## Exercise instructions
Exactly as written, output the lines below starting from the first and ending with the line that contains "white cheese [568,193,625,242]"; omit pictures.

Object matching data:
==============================

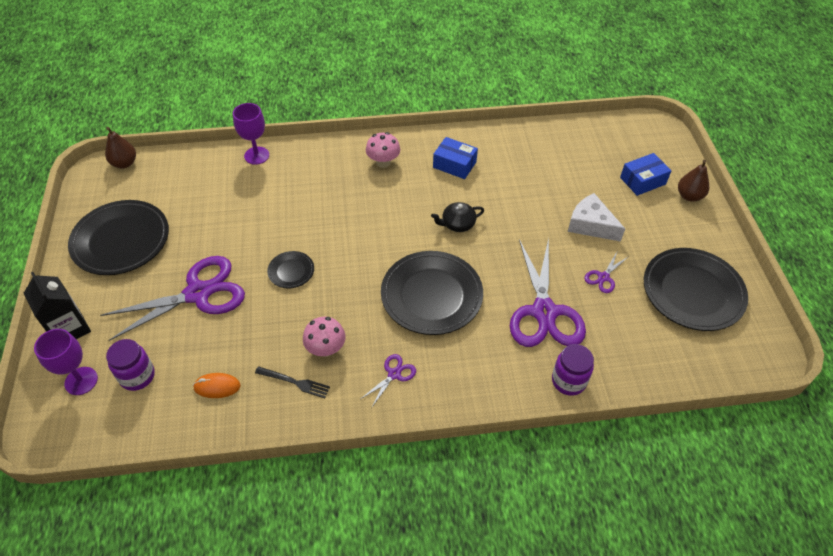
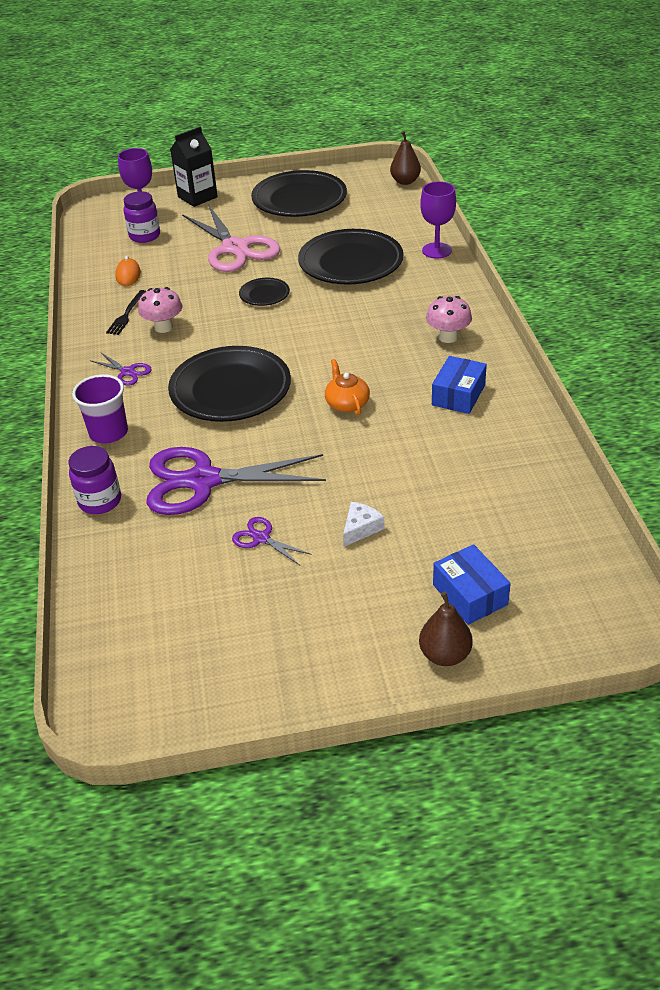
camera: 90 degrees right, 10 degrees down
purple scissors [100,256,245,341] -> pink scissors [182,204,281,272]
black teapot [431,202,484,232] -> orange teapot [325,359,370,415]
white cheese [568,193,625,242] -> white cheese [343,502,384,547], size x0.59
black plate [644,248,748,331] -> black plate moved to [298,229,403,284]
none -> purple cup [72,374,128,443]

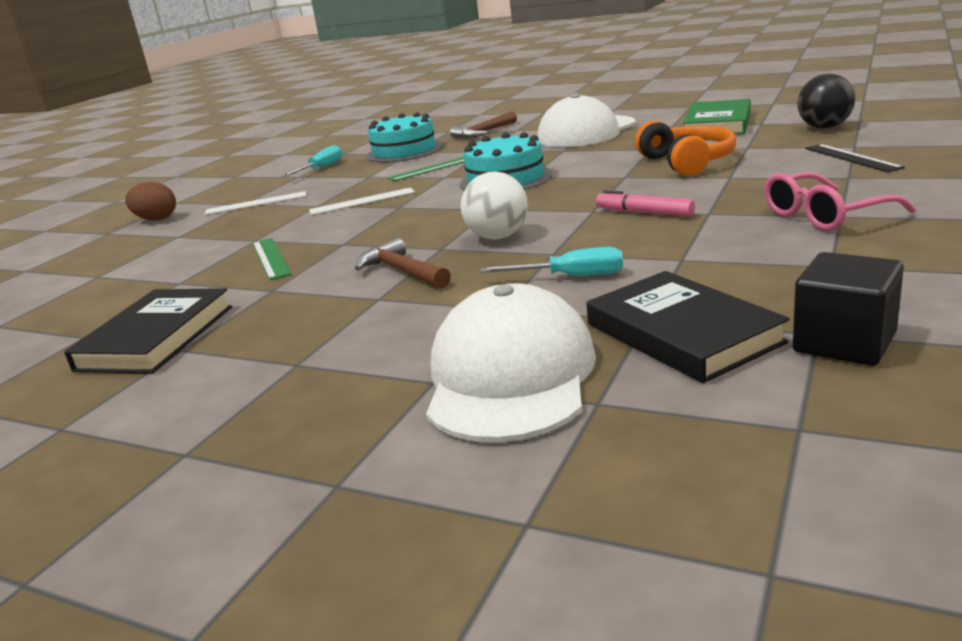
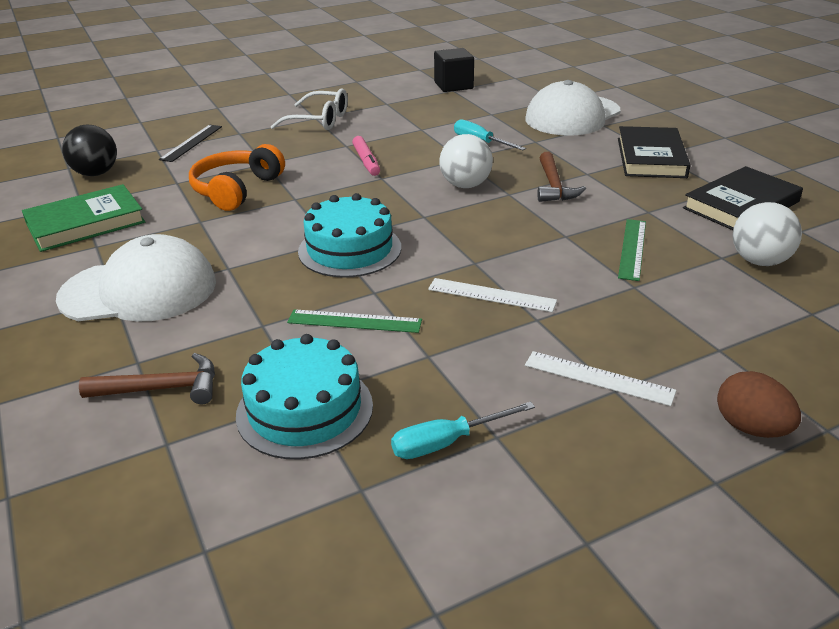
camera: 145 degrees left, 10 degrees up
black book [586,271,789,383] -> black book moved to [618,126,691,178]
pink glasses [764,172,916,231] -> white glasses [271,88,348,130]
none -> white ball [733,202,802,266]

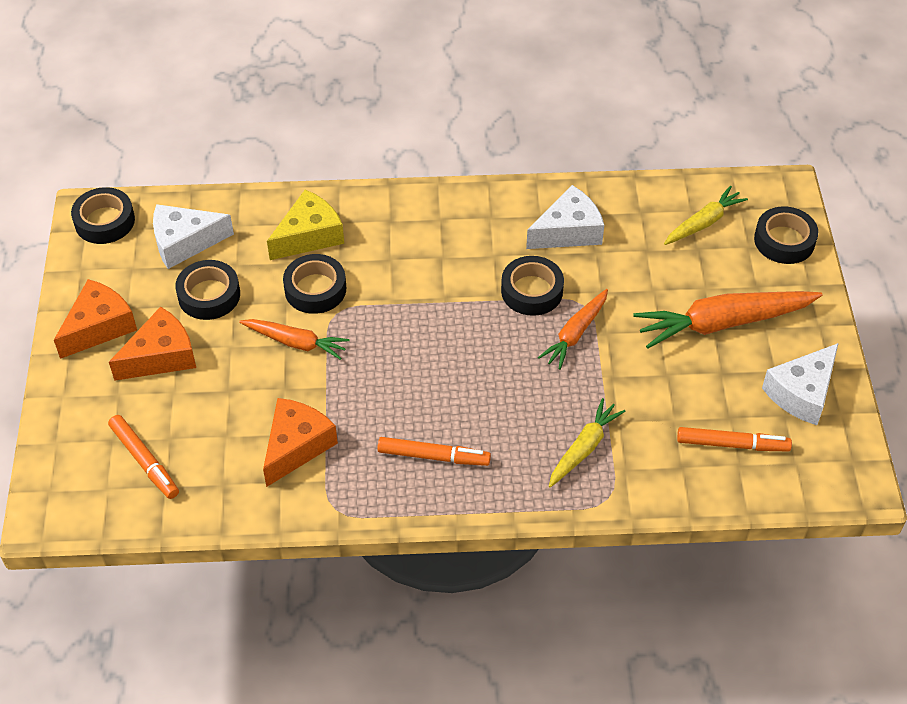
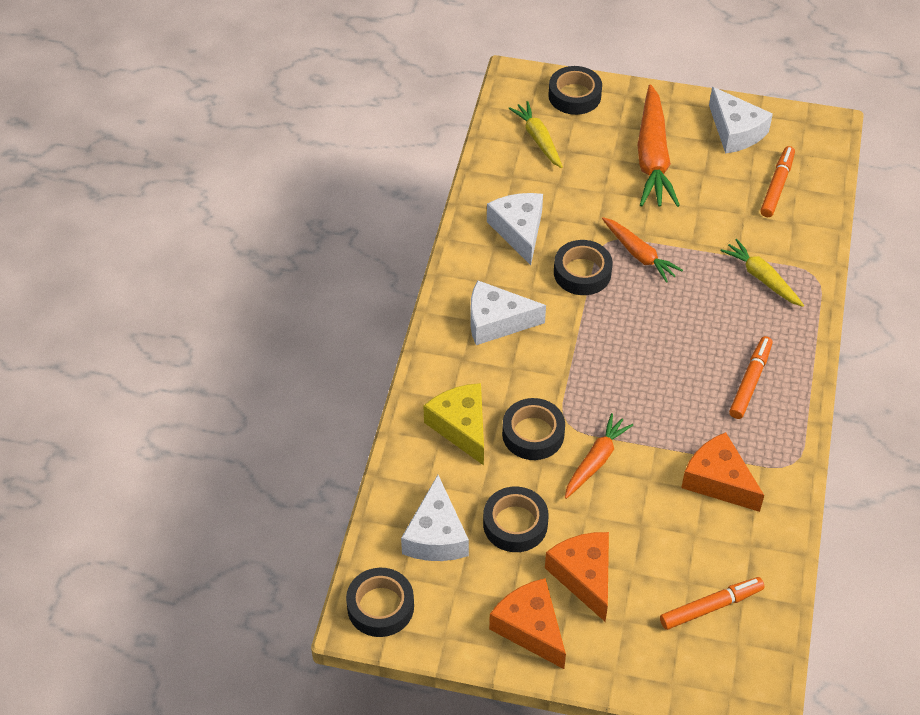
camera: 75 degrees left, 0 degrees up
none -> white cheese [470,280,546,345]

==============================

## Response box
camera: 90 degrees right, 10 degrees down
purple scissors [100,256,245,341] -> pink scissors [182,204,281,272]
black teapot [431,202,484,232] -> orange teapot [325,359,370,415]
white cheese [568,193,625,242] -> white cheese [343,502,384,547], size x0.59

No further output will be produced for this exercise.